* _Available data_:
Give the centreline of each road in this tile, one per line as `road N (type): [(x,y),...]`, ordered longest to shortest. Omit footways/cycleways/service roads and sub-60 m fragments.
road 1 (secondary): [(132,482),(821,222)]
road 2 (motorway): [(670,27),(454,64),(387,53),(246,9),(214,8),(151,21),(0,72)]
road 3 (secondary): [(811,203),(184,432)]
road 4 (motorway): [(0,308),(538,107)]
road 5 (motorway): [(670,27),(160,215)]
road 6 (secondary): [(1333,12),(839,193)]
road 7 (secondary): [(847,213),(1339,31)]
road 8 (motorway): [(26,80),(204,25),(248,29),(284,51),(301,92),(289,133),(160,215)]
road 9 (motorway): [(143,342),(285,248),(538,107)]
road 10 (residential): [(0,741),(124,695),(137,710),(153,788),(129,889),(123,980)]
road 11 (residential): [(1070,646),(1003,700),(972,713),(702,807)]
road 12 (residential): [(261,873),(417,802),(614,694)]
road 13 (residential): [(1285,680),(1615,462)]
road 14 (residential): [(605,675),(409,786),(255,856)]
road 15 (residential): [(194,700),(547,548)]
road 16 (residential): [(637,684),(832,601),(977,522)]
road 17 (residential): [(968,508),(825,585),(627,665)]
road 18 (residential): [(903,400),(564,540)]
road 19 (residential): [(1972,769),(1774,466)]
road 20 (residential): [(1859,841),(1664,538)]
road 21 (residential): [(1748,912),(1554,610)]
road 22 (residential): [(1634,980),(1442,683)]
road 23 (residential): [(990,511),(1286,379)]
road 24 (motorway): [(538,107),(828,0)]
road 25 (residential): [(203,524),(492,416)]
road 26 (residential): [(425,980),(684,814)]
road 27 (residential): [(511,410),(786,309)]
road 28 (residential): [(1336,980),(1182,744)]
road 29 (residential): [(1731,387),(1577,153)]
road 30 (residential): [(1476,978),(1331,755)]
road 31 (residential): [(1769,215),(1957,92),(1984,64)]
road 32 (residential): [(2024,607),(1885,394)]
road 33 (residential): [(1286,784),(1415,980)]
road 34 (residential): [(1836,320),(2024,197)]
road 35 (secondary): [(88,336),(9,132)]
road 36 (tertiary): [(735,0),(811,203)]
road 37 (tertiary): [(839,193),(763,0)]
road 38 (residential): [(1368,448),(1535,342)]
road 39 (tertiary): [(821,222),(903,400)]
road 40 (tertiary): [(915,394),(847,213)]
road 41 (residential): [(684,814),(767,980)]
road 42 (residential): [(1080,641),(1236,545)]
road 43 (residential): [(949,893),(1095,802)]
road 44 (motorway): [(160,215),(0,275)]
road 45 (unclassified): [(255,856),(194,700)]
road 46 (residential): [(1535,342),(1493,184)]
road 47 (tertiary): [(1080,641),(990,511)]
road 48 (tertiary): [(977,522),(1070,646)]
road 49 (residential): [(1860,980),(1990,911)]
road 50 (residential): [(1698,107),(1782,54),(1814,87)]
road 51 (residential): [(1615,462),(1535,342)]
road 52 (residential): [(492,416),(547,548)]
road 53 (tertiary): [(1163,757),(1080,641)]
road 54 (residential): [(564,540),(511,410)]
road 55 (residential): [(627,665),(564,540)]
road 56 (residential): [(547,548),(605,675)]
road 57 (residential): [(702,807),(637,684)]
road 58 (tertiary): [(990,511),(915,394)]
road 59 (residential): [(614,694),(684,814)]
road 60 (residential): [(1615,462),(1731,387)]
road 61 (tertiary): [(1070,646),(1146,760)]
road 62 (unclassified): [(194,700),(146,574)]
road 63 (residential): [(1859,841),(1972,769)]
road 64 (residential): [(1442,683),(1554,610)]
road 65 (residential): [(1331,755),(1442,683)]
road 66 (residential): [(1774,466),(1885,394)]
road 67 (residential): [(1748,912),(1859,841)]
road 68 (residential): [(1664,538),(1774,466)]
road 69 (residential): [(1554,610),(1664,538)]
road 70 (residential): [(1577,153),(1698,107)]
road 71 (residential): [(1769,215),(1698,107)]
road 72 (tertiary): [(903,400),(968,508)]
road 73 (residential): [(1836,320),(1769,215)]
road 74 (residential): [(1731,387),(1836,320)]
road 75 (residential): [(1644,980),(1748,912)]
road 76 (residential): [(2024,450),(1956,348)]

* _Prompt_: All of the material, restated exactly, is the expected result.

* _Your solution_:
Give the centreline of each road in this tile, one per line as `road N (type): [(x,y),...]`, ordered longest to shortest. Omit footways/cycleways/service roads and sub-60 m fragments.
road 1 (secondary): [(132,482),(821,222)]
road 2 (motorway): [(670,27),(454,64),(387,53),(246,9),(214,8),(151,21),(0,72)]
road 3 (secondary): [(811,203),(184,432)]
road 4 (motorway): [(0,308),(538,107)]
road 5 (motorway): [(670,27),(160,215)]
road 6 (secondary): [(1333,12),(839,193)]
road 7 (secondary): [(847,213),(1339,31)]
road 8 (motorway): [(26,80),(204,25),(248,29),(284,51),(301,92),(289,133),(160,215)]
road 9 (motorway): [(143,342),(285,248),(538,107)]
road 10 (residential): [(0,741),(124,695),(137,710),(153,788),(129,889),(123,980)]
road 11 (residential): [(1070,646),(1003,700),(972,713),(702,807)]
road 12 (residential): [(261,873),(417,802),(614,694)]
road 13 (residential): [(1285,680),(1615,462)]
road 14 (residential): [(605,675),(409,786),(255,856)]
road 15 (residential): [(194,700),(547,548)]
road 16 (residential): [(637,684),(832,601),(977,522)]
road 17 (residential): [(968,508),(825,585),(627,665)]
road 18 (residential): [(903,400),(564,540)]
road 19 (residential): [(1972,769),(1774,466)]
road 20 (residential): [(1859,841),(1664,538)]
road 21 (residential): [(1748,912),(1554,610)]
road 22 (residential): [(1634,980),(1442,683)]
road 23 (residential): [(990,511),(1286,379)]
road 24 (motorway): [(538,107),(828,0)]
road 25 (residential): [(203,524),(492,416)]
road 26 (residential): [(425,980),(684,814)]
road 27 (residential): [(511,410),(786,309)]
road 28 (residential): [(1336,980),(1182,744)]
road 29 (residential): [(1731,387),(1577,153)]
road 30 (residential): [(1476,978),(1331,755)]
road 31 (residential): [(1769,215),(1957,92),(1984,64)]
road 32 (residential): [(2024,607),(1885,394)]
road 33 (residential): [(1286,784),(1415,980)]
road 34 (residential): [(1836,320),(2024,197)]
road 35 (secondary): [(88,336),(9,132)]
road 36 (tertiary): [(735,0),(811,203)]
road 37 (tertiary): [(839,193),(763,0)]
road 38 (residential): [(1368,448),(1535,342)]
road 39 (tertiary): [(821,222),(903,400)]
road 40 (tertiary): [(915,394),(847,213)]
road 41 (residential): [(684,814),(767,980)]
road 42 (residential): [(1080,641),(1236,545)]
road 43 (residential): [(949,893),(1095,802)]
road 44 (motorway): [(160,215),(0,275)]
road 45 (unclassified): [(255,856),(194,700)]
road 46 (residential): [(1535,342),(1493,184)]
road 47 (tertiary): [(1080,641),(990,511)]
road 48 (tertiary): [(977,522),(1070,646)]
road 49 (residential): [(1860,980),(1990,911)]
road 50 (residential): [(1698,107),(1782,54),(1814,87)]
road 51 (residential): [(1615,462),(1535,342)]
road 52 (residential): [(492,416),(547,548)]
road 53 (tertiary): [(1163,757),(1080,641)]
road 54 (residential): [(564,540),(511,410)]
road 55 (residential): [(627,665),(564,540)]
road 56 (residential): [(547,548),(605,675)]
road 57 (residential): [(702,807),(637,684)]
road 58 (tertiary): [(990,511),(915,394)]
road 59 (residential): [(614,694),(684,814)]
road 60 (residential): [(1615,462),(1731,387)]
road 61 (tertiary): [(1070,646),(1146,760)]
road 62 (unclassified): [(194,700),(146,574)]
road 63 (residential): [(1859,841),(1972,769)]
road 64 (residential): [(1442,683),(1554,610)]
road 65 (residential): [(1331,755),(1442,683)]
road 66 (residential): [(1774,466),(1885,394)]
road 67 (residential): [(1748,912),(1859,841)]
road 68 (residential): [(1664,538),(1774,466)]
road 69 (residential): [(1554,610),(1664,538)]
road 70 (residential): [(1577,153),(1698,107)]
road 71 (residential): [(1769,215),(1698,107)]
road 72 (tertiary): [(903,400),(968,508)]
road 73 (residential): [(1836,320),(1769,215)]
road 74 (residential): [(1731,387),(1836,320)]
road 75 (residential): [(1644,980),(1748,912)]
road 76 (residential): [(2024,450),(1956,348)]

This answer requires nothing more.